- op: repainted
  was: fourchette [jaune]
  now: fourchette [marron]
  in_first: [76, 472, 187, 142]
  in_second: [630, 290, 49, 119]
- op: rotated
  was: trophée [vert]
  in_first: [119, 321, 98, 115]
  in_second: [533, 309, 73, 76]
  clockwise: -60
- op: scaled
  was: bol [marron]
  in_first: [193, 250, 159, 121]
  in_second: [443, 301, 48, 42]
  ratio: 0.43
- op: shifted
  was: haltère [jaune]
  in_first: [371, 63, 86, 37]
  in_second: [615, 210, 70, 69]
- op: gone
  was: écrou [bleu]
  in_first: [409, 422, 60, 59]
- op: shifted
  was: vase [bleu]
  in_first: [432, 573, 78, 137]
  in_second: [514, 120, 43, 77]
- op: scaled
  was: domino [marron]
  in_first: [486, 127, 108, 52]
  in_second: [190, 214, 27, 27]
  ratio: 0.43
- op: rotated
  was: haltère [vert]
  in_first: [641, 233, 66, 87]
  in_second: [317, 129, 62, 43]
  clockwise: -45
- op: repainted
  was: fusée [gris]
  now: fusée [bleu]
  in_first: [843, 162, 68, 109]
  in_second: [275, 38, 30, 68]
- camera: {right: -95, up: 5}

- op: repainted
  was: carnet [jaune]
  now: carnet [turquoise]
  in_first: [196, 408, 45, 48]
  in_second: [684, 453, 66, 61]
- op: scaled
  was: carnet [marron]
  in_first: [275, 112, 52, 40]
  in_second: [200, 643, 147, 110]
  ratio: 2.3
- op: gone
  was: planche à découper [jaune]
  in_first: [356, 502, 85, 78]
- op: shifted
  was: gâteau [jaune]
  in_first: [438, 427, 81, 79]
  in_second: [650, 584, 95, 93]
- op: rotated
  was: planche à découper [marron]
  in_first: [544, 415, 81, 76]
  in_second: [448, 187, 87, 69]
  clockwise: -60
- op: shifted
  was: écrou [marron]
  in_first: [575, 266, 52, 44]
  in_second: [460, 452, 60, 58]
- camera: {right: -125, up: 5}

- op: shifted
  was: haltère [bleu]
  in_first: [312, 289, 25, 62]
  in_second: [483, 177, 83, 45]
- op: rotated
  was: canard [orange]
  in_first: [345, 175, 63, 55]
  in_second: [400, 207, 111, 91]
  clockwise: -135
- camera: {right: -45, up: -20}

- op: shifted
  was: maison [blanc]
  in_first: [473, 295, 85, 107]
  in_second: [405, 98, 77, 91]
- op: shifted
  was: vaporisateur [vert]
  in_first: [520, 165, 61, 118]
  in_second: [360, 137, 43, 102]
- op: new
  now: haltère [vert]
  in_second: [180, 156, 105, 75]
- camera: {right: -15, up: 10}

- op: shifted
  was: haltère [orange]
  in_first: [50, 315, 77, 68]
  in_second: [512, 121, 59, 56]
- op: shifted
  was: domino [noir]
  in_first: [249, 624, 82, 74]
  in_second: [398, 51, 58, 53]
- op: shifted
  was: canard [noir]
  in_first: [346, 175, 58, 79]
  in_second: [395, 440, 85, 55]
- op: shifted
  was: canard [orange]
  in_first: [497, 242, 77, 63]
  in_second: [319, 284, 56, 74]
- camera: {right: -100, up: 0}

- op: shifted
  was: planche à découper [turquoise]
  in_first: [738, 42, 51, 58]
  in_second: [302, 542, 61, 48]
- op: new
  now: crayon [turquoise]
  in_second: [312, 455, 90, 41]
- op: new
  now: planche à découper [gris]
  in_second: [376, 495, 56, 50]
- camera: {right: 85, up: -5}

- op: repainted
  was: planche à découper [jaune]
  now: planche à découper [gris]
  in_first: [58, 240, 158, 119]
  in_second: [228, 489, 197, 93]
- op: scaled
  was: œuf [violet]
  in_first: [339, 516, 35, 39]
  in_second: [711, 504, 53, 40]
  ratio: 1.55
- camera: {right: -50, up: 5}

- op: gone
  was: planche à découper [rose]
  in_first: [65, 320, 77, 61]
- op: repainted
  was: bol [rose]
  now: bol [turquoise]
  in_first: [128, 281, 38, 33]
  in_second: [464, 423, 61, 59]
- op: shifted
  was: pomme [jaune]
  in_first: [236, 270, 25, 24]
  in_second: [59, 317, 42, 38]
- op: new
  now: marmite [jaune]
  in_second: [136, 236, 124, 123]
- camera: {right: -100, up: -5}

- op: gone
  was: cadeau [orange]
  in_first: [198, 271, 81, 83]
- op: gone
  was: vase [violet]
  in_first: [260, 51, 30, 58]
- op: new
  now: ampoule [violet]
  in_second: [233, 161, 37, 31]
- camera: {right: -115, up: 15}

====

■ What to do ■
Once more and in full, please write out the listing above exactly.

■ Written answer ■
- op: repainted
  was: fourchette [jaune]
  now: fourchette [marron]
  in_first: [76, 472, 187, 142]
  in_second: [630, 290, 49, 119]
- op: rotated
  was: trophée [vert]
  in_first: [119, 321, 98, 115]
  in_second: [533, 309, 73, 76]
  clockwise: -60
- op: scaled
  was: bol [marron]
  in_first: [193, 250, 159, 121]
  in_second: [443, 301, 48, 42]
  ratio: 0.43
- op: shifted
  was: haltère [jaune]
  in_first: [371, 63, 86, 37]
  in_second: [615, 210, 70, 69]
- op: gone
  was: écrou [bleu]
  in_first: [409, 422, 60, 59]
- op: shifted
  was: vase [bleu]
  in_first: [432, 573, 78, 137]
  in_second: [514, 120, 43, 77]
- op: scaled
  was: domino [marron]
  in_first: [486, 127, 108, 52]
  in_second: [190, 214, 27, 27]
  ratio: 0.43
- op: rotated
  was: haltère [vert]
  in_first: [641, 233, 66, 87]
  in_second: [317, 129, 62, 43]
  clockwise: -45
- op: repainted
  was: fusée [gris]
  now: fusée [bleu]
  in_first: [843, 162, 68, 109]
  in_second: [275, 38, 30, 68]
- camera: {right: -95, up: 5}

- op: repainted
  was: carnet [jaune]
  now: carnet [turquoise]
  in_first: [196, 408, 45, 48]
  in_second: [684, 453, 66, 61]
- op: scaled
  was: carnet [marron]
  in_first: [275, 112, 52, 40]
  in_second: [200, 643, 147, 110]
  ratio: 2.3
- op: gone
  was: planche à découper [jaune]
  in_first: [356, 502, 85, 78]
- op: shifted
  was: gâteau [jaune]
  in_first: [438, 427, 81, 79]
  in_second: [650, 584, 95, 93]
- op: rotated
  was: planche à découper [marron]
  in_first: [544, 415, 81, 76]
  in_second: [448, 187, 87, 69]
  clockwise: -60
- op: shifted
  was: écrou [marron]
  in_first: [575, 266, 52, 44]
  in_second: [460, 452, 60, 58]
- camera: {right: -125, up: 5}

- op: shifted
  was: haltère [bleu]
  in_first: [312, 289, 25, 62]
  in_second: [483, 177, 83, 45]
- op: rotated
  was: canard [orange]
  in_first: [345, 175, 63, 55]
  in_second: [400, 207, 111, 91]
  clockwise: -135
- camera: {right: -45, up: -20}

- op: shifted
  was: maison [blanc]
  in_first: [473, 295, 85, 107]
  in_second: [405, 98, 77, 91]
- op: shifted
  was: vaporisateur [vert]
  in_first: [520, 165, 61, 118]
  in_second: [360, 137, 43, 102]
- op: new
  now: haltère [vert]
  in_second: [180, 156, 105, 75]
- camera: {right: -15, up: 10}

- op: shifted
  was: haltère [orange]
  in_first: [50, 315, 77, 68]
  in_second: [512, 121, 59, 56]
- op: shifted
  was: domino [noir]
  in_first: [249, 624, 82, 74]
  in_second: [398, 51, 58, 53]
- op: shifted
  was: canard [noir]
  in_first: [346, 175, 58, 79]
  in_second: [395, 440, 85, 55]
- op: shifted
  was: canard [orange]
  in_first: [497, 242, 77, 63]
  in_second: [319, 284, 56, 74]
- camera: {right: -100, up: 0}

- op: shifted
  was: planche à découper [turquoise]
  in_first: [738, 42, 51, 58]
  in_second: [302, 542, 61, 48]
- op: new
  now: crayon [turquoise]
  in_second: [312, 455, 90, 41]
- op: new
  now: planche à découper [gris]
  in_second: [376, 495, 56, 50]
- camera: {right: 85, up: -5}

- op: repainted
  was: planche à découper [jaune]
  now: planche à découper [gris]
  in_first: [58, 240, 158, 119]
  in_second: [228, 489, 197, 93]
- op: scaled
  was: œuf [violet]
  in_first: [339, 516, 35, 39]
  in_second: [711, 504, 53, 40]
  ratio: 1.55
- camera: {right: -50, up: 5}

- op: gone
  was: planche à découper [rose]
  in_first: [65, 320, 77, 61]
- op: repainted
  was: bol [rose]
  now: bol [turquoise]
  in_first: [128, 281, 38, 33]
  in_second: [464, 423, 61, 59]
- op: shifted
  was: pomme [jaune]
  in_first: [236, 270, 25, 24]
  in_second: [59, 317, 42, 38]
- op: new
  now: marmite [jaune]
  in_second: [136, 236, 124, 123]
- camera: {right: -100, up: -5}

- op: gone
  was: cadeau [orange]
  in_first: [198, 271, 81, 83]
- op: gone
  was: vase [violet]
  in_first: [260, 51, 30, 58]
- op: new
  now: ampoule [violet]
  in_second: [233, 161, 37, 31]
- camera: {right: -115, up: 15}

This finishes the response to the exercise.